** Material provided follows **

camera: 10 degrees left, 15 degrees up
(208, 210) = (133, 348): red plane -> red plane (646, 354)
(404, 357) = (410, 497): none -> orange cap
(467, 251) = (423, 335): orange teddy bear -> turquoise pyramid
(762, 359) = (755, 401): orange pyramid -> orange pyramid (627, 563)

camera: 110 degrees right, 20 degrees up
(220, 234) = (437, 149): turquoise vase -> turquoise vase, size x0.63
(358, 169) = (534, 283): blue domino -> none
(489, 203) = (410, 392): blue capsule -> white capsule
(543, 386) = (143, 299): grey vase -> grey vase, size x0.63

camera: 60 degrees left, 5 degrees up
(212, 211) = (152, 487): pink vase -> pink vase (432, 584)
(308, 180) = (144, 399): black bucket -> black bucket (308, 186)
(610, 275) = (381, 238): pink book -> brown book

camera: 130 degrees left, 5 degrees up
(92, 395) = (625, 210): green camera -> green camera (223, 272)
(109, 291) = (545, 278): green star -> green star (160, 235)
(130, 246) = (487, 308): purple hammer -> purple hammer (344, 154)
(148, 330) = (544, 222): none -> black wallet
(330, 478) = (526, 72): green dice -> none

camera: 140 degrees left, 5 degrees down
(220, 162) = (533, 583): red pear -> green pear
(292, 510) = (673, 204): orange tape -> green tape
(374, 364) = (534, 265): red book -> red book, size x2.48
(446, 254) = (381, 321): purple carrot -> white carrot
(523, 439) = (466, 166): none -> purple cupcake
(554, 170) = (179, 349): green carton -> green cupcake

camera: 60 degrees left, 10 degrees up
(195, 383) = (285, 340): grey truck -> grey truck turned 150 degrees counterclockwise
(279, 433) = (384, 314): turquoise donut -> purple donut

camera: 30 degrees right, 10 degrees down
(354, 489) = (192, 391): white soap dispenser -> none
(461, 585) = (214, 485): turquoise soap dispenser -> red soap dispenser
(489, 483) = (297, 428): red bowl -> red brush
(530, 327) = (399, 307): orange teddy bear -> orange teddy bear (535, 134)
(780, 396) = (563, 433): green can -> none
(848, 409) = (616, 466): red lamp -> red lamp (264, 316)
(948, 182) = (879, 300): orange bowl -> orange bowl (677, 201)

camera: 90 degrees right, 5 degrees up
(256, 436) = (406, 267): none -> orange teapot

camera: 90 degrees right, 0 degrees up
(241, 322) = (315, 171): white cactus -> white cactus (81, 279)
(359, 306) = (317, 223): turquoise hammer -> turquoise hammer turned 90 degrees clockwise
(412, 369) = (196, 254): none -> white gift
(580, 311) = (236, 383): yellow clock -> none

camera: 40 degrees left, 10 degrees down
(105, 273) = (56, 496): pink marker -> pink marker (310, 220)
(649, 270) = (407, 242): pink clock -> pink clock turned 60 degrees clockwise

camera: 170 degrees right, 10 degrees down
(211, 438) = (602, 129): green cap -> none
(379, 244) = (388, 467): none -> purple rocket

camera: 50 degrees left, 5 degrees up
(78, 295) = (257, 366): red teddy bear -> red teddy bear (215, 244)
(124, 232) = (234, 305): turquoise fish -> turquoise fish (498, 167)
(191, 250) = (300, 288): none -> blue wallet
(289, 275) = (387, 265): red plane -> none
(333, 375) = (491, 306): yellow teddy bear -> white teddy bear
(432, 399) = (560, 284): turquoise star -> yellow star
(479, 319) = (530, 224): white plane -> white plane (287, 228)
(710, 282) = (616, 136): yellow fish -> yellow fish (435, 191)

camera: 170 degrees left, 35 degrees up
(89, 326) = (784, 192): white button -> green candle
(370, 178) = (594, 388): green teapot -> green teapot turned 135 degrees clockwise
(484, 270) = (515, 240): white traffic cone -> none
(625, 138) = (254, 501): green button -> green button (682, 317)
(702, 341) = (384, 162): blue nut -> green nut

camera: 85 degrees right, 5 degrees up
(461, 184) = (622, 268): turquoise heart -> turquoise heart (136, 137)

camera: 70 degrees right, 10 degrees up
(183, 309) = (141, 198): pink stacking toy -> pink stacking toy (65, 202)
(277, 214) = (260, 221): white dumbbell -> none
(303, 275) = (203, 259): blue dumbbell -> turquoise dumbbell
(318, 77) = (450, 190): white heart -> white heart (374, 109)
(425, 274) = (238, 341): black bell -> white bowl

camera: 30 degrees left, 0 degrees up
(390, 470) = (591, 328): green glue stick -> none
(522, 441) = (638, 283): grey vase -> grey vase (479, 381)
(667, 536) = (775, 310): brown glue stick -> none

** End of Material provided **

- Task brief -
In the records above, find the line with "(212, 211) = (152, 487): pink"; write out exactly that line and each one after it, stopping after the line with "(148, 330) = (544, 222): none -> black wallet".

- Output below -
(212, 211) = (152, 487): pink vase -> pink vase (432, 584)
(308, 180) = (144, 399): black bucket -> black bucket (308, 186)
(610, 275) = (381, 238): pink book -> brown book

camera: 130 degrees left, 5 degrees up
(92, 395) = (625, 210): green camera -> green camera (223, 272)
(109, 291) = (545, 278): green star -> green star (160, 235)
(130, 246) = (487, 308): purple hammer -> purple hammer (344, 154)
(148, 330) = (544, 222): none -> black wallet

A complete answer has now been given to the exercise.